- [Input]
☆ ☆ ☆ ☆ ☆ ☆ ☆

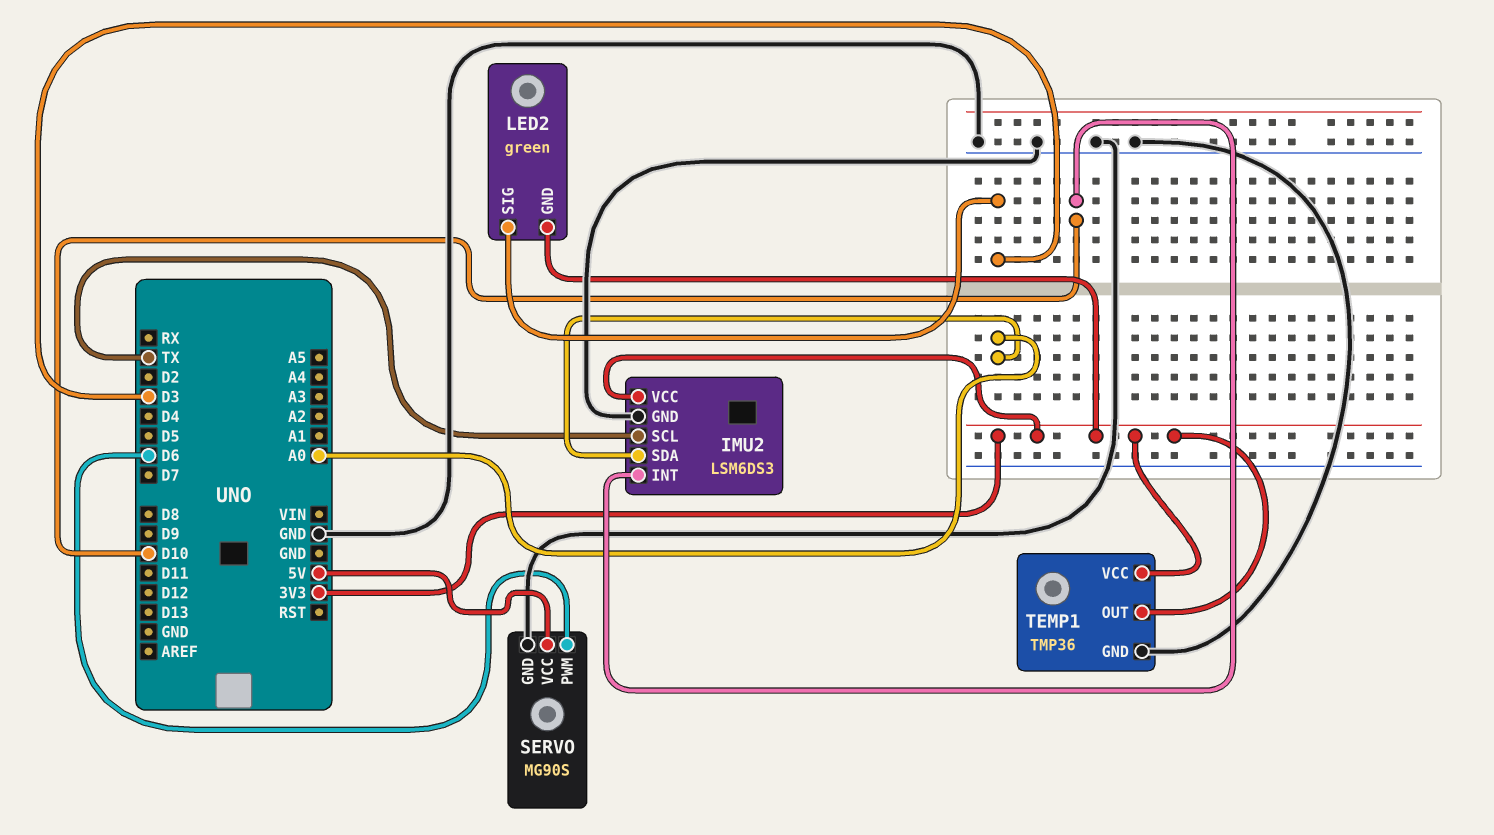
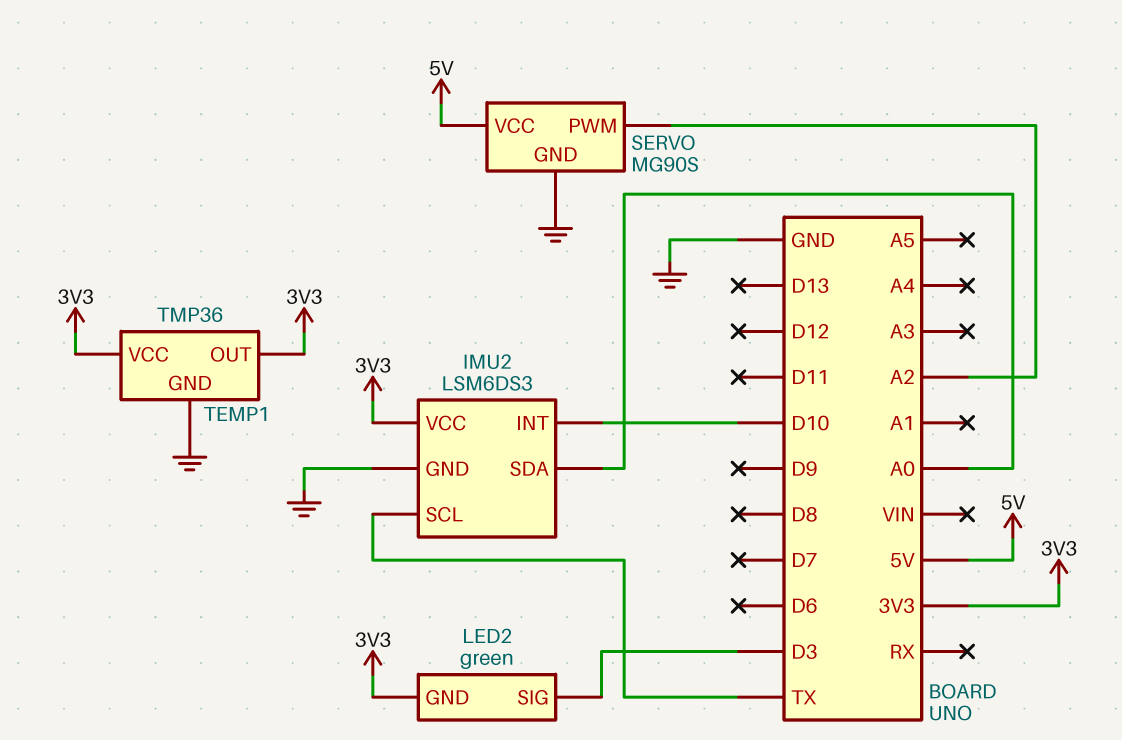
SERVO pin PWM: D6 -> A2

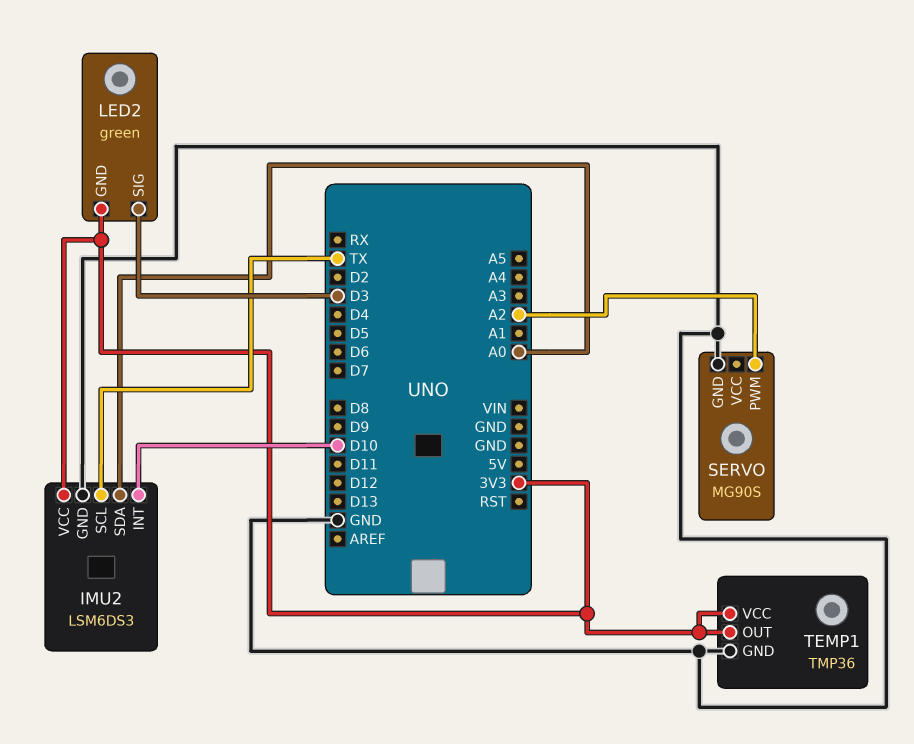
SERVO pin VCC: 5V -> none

☆ ☆ ☆ ☆ ☆ ☆ ☆

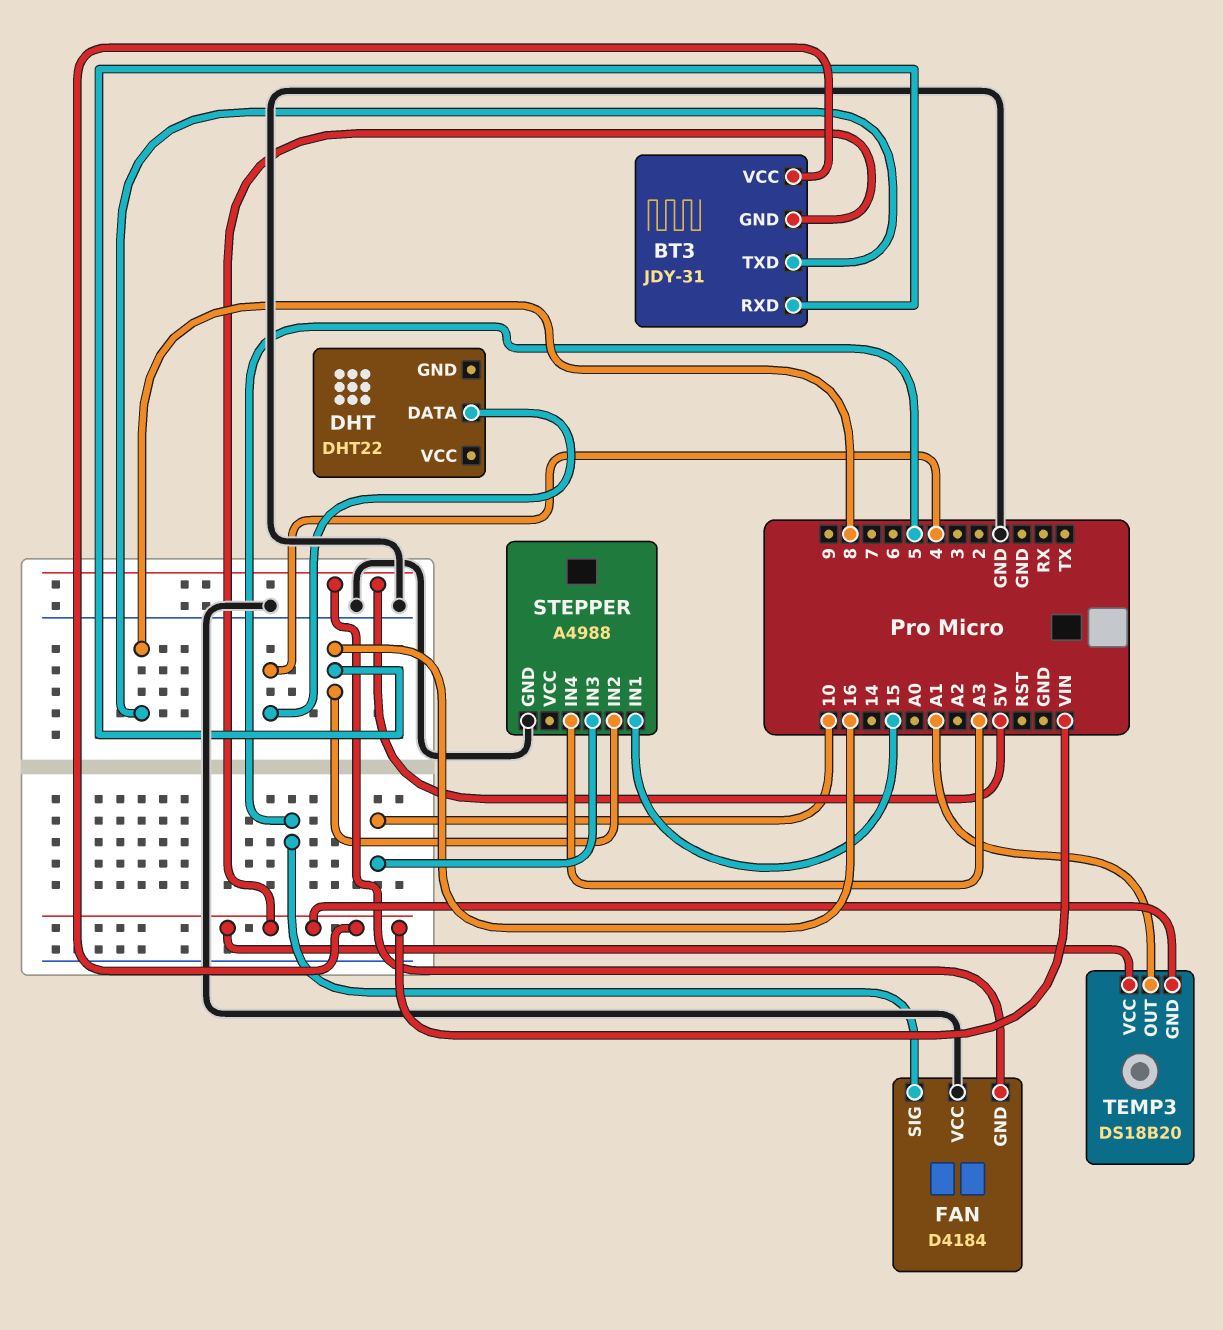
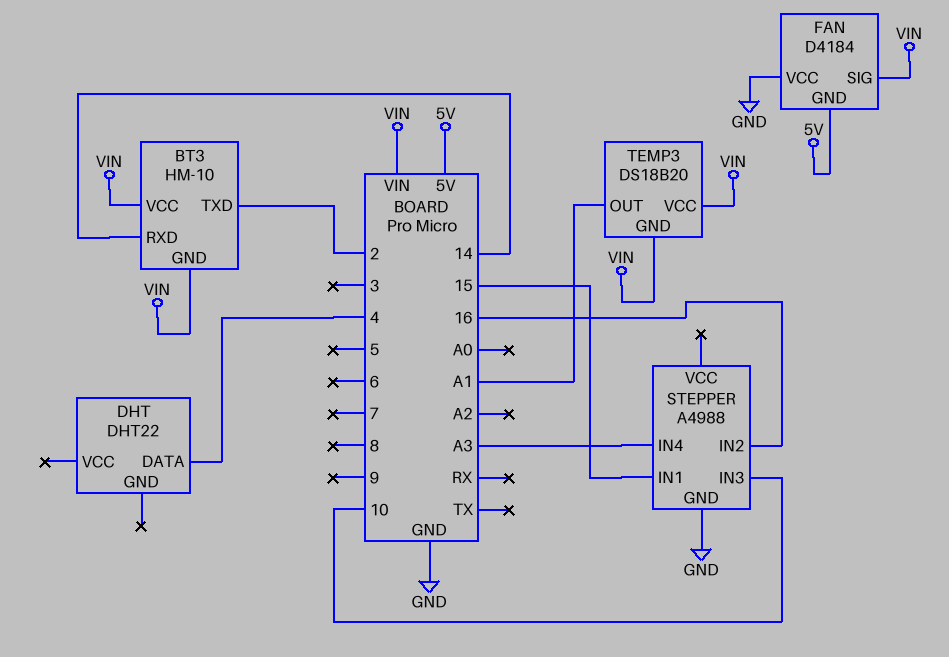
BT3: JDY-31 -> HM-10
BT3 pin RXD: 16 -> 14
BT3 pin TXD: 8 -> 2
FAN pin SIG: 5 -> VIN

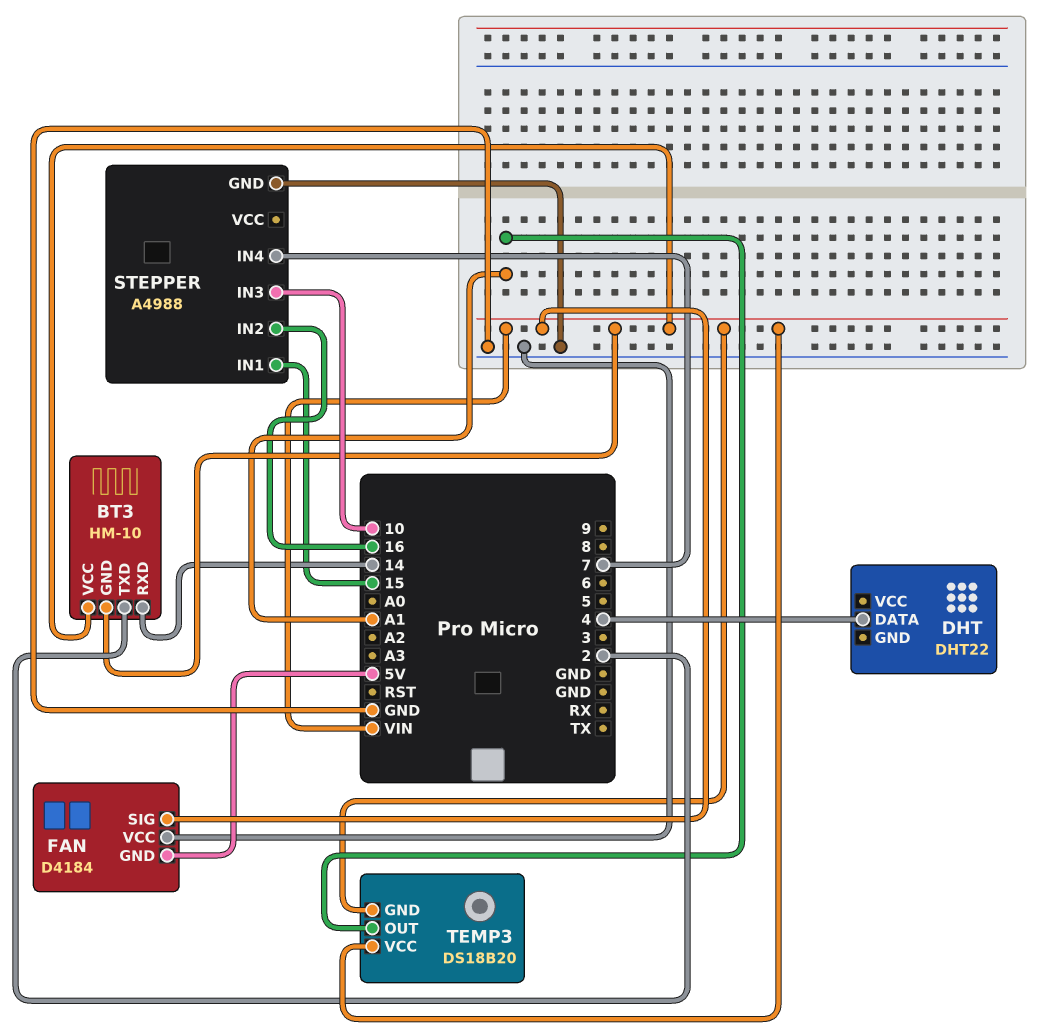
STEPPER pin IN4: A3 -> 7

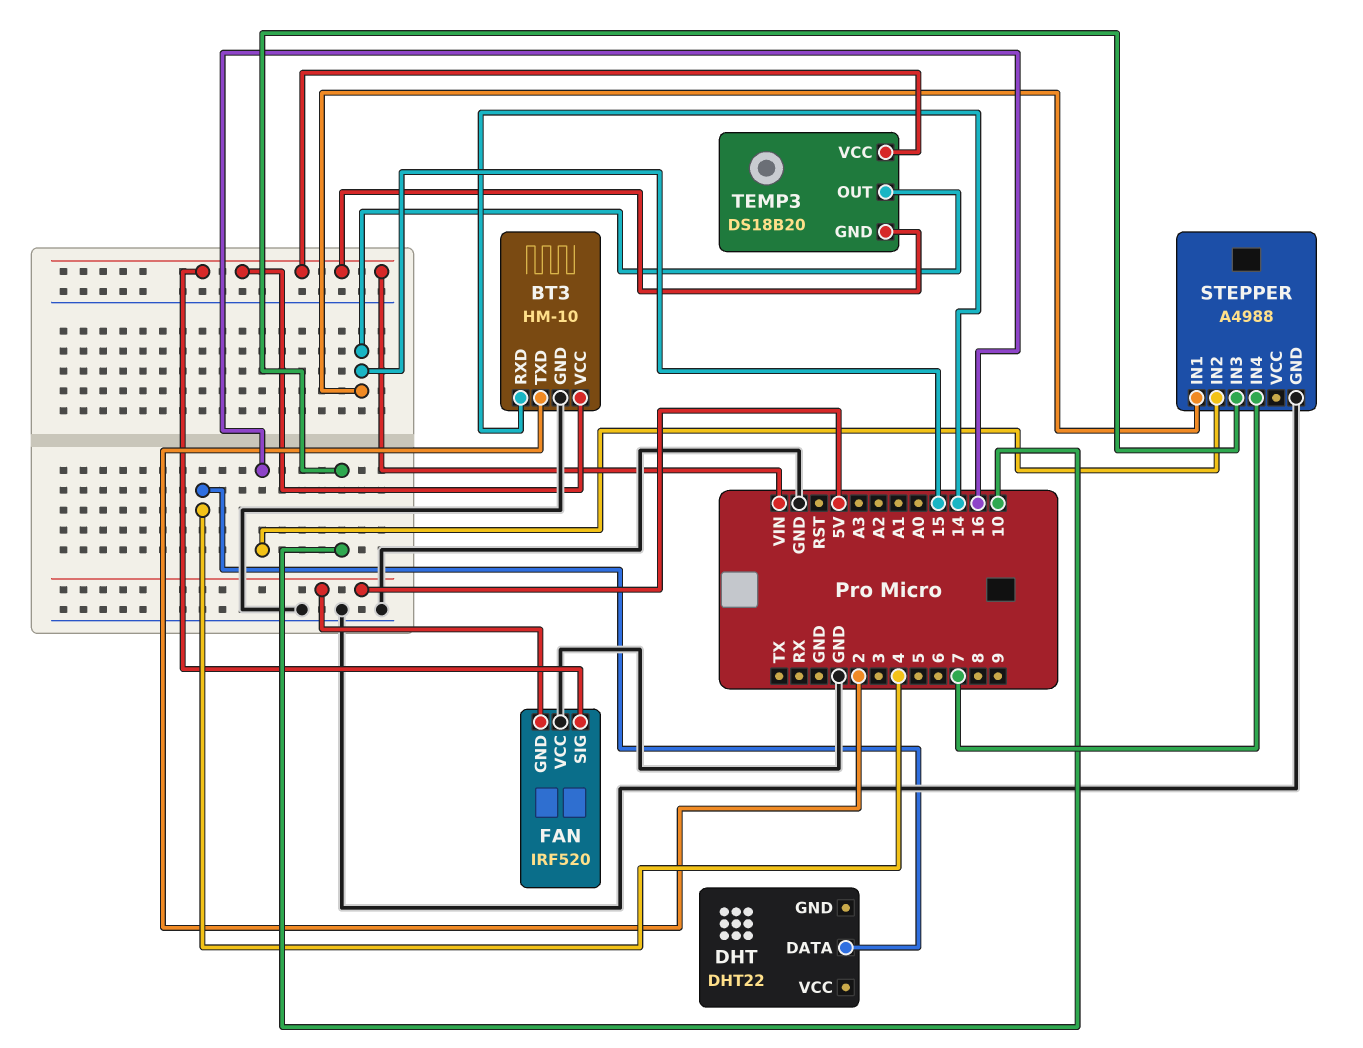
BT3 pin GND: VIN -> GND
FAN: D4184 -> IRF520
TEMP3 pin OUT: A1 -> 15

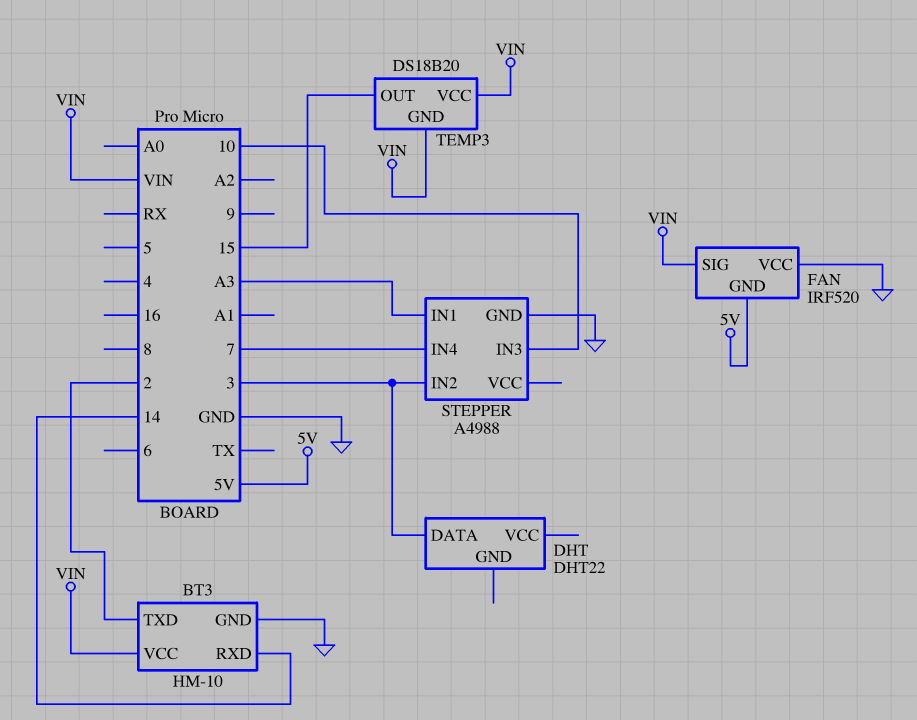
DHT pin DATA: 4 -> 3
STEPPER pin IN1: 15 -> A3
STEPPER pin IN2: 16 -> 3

☆ ☆ ☆ ☆ ☆ ☆ ☆

- [Required action]
Nothing but a number is asked for: how many lines of the records contain the word "STEPPER"?

- [Written reply]
3